| REQUIRED ACTION |
Go through the records and report each line in which the word "OLED" occurs.

| MATERIAL SHOWN |

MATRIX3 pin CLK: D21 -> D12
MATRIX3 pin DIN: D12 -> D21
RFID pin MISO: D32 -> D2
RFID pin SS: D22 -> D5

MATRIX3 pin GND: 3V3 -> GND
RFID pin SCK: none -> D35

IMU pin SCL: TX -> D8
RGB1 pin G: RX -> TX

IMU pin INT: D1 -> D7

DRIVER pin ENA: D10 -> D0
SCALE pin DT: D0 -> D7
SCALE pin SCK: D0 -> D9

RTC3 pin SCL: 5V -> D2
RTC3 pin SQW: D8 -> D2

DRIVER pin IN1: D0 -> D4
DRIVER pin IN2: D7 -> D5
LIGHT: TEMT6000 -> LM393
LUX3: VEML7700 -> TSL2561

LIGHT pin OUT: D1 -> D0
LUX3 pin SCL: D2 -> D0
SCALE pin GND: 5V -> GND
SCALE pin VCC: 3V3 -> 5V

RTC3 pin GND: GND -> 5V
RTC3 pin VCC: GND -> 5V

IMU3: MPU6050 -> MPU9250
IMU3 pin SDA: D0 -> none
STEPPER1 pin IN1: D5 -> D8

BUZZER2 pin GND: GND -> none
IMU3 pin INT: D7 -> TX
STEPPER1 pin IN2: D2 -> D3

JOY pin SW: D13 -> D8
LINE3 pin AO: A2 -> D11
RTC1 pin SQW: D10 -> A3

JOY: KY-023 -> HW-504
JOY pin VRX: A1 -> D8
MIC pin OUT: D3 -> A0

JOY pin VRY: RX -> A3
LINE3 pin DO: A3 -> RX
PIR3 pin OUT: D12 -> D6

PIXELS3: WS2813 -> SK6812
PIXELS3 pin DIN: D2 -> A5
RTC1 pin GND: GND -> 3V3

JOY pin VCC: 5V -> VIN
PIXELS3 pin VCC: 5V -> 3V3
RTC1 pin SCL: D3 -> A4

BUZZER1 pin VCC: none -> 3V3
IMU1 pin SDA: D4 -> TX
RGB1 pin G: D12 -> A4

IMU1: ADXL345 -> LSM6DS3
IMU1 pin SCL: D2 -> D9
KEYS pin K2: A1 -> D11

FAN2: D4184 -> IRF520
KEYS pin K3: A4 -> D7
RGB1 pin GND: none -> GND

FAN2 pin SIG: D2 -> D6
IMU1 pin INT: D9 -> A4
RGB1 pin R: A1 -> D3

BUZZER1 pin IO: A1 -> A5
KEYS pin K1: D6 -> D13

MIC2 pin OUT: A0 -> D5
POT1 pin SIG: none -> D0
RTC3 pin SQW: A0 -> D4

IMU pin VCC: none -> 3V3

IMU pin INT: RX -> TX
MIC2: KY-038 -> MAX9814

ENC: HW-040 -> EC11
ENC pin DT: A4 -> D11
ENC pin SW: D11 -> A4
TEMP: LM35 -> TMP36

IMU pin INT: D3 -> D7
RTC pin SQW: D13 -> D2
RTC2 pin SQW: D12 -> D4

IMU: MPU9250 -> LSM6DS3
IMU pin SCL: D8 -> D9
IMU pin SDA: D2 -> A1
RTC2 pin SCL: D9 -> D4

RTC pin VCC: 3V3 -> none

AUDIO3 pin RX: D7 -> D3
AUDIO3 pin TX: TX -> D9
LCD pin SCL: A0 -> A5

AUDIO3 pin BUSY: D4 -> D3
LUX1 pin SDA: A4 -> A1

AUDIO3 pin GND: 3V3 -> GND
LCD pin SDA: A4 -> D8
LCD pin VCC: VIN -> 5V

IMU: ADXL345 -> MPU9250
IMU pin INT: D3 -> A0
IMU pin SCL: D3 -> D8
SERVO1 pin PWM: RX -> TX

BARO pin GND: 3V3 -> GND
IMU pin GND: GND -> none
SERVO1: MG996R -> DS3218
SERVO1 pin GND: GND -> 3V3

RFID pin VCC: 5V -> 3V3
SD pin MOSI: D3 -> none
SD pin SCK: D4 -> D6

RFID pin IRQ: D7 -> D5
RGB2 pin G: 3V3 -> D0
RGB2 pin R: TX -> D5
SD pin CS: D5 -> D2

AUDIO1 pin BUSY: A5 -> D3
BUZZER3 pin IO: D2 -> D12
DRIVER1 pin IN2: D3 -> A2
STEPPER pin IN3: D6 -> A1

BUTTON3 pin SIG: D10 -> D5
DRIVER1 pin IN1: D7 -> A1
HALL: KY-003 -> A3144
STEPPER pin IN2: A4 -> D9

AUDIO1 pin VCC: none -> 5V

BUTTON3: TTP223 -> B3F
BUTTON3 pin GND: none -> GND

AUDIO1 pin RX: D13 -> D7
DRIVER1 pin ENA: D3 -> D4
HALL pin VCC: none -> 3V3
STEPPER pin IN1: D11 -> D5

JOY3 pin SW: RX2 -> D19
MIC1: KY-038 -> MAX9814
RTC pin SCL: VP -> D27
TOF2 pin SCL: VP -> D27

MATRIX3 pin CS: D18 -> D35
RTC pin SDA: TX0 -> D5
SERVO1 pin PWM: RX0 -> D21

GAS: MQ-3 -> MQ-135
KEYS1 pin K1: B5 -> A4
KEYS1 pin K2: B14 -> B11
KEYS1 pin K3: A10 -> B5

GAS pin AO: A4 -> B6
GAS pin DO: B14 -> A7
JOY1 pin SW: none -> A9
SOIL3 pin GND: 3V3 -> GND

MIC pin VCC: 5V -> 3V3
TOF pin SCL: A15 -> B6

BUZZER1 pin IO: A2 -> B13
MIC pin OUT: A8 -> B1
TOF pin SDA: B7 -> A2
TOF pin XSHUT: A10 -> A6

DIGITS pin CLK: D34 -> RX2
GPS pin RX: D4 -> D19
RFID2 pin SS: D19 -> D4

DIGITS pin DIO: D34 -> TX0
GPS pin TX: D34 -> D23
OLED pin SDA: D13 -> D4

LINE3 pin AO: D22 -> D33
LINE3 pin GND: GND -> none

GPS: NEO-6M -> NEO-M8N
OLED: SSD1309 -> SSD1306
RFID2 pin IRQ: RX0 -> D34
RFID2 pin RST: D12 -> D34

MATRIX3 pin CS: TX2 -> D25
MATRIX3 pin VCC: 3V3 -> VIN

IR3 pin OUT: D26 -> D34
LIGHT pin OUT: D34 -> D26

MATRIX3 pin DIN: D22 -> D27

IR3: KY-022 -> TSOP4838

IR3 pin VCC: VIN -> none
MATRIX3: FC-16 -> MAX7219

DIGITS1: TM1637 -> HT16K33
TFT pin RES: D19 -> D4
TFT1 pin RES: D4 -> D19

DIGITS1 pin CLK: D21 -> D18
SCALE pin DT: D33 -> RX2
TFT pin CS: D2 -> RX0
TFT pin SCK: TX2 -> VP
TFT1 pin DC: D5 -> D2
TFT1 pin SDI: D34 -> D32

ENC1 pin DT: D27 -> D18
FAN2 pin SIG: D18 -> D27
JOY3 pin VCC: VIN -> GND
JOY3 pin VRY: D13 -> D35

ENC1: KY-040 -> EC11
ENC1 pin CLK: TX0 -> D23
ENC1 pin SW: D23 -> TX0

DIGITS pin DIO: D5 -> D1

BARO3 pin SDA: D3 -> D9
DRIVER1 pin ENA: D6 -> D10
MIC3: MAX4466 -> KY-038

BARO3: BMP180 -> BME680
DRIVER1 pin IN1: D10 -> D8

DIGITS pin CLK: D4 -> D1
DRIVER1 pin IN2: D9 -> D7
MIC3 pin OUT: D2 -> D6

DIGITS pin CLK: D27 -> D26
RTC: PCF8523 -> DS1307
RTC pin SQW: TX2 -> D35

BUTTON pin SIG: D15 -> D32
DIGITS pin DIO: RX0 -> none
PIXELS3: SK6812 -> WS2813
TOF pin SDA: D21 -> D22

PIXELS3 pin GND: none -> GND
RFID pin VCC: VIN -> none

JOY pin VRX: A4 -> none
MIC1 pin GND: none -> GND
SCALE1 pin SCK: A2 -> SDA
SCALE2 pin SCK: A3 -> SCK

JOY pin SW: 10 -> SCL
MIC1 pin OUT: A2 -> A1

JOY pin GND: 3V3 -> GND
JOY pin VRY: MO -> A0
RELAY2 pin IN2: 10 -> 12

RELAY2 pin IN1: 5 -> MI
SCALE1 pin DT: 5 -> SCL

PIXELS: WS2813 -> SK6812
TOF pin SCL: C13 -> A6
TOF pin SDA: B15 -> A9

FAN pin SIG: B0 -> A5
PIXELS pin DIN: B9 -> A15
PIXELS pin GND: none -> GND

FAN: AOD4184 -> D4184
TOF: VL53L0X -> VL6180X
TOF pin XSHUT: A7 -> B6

| TASK ANSWER |
OLED pin SDA: D13 -> D4
OLED: SSD1309 -> SSD1306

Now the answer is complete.